### How to complete this task
Make an exact copy of all the data, pictures excluded.

### Source material
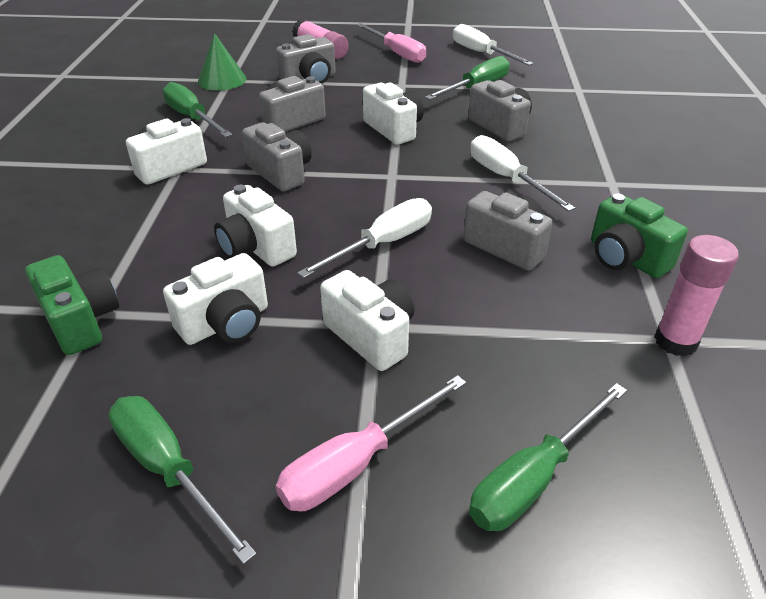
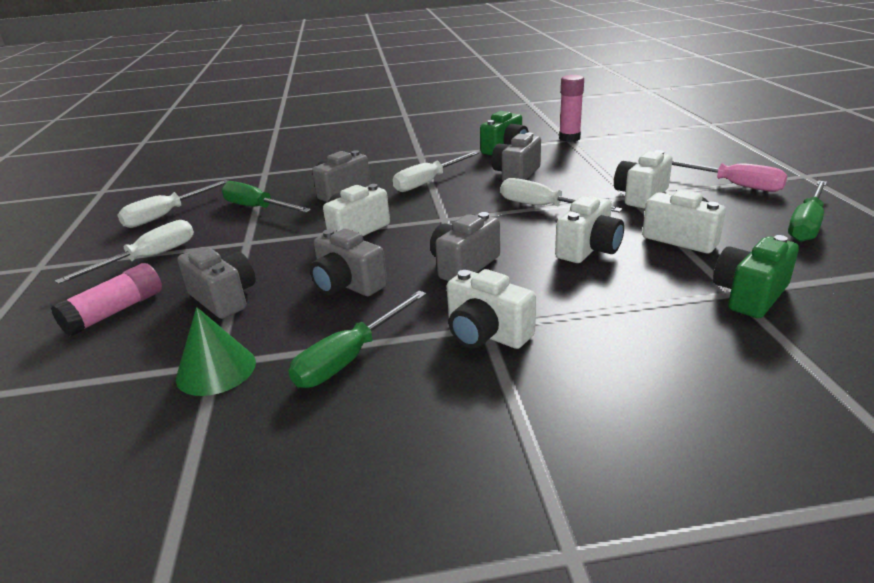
camera: 100 degrees left, 10 degrees down
(396, 53) = (148, 258): pink screwdriver -> white screwdriver
(534, 478) = (690, 155): green screwdriver -> none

### Result of this task
camera: 100 degrees left, 10 degrees down
(396, 53) = (148, 258): pink screwdriver -> white screwdriver
(534, 478) = (690, 155): green screwdriver -> none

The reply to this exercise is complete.